Output the listing below exactly, minus its images.

Supplied data
'''

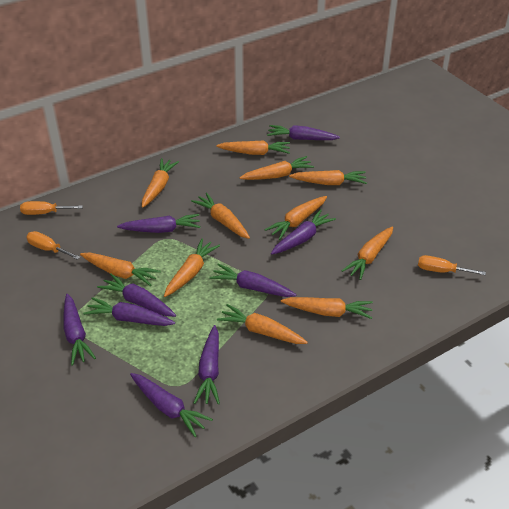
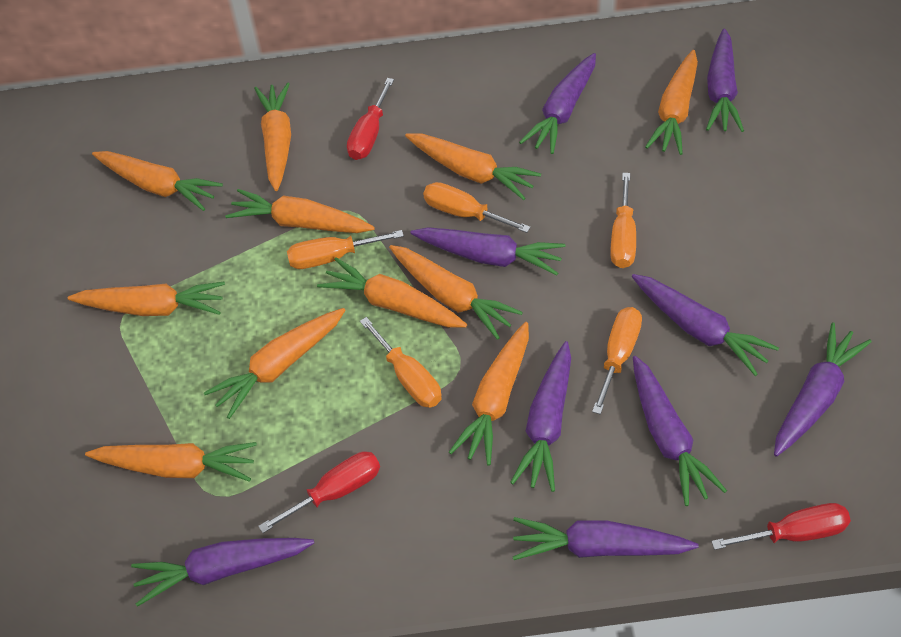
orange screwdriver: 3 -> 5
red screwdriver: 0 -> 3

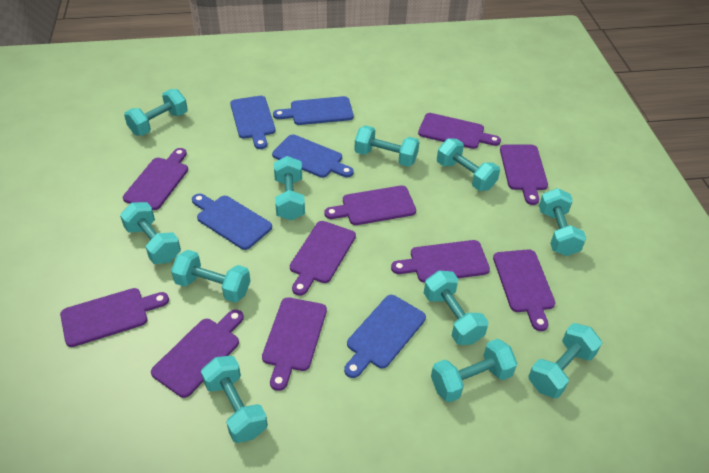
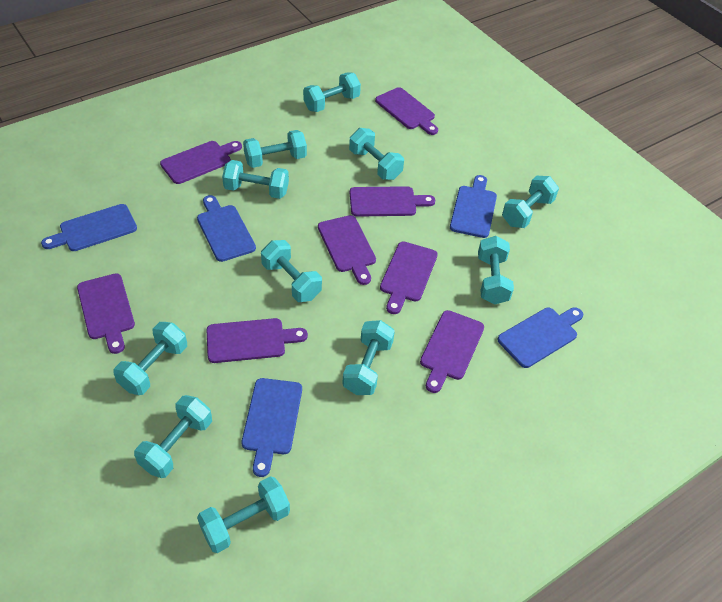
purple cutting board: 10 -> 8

'''

Solution
orange screwdriver: 3 -> 5
red screwdriver: 0 -> 3

purple cutting board: 10 -> 8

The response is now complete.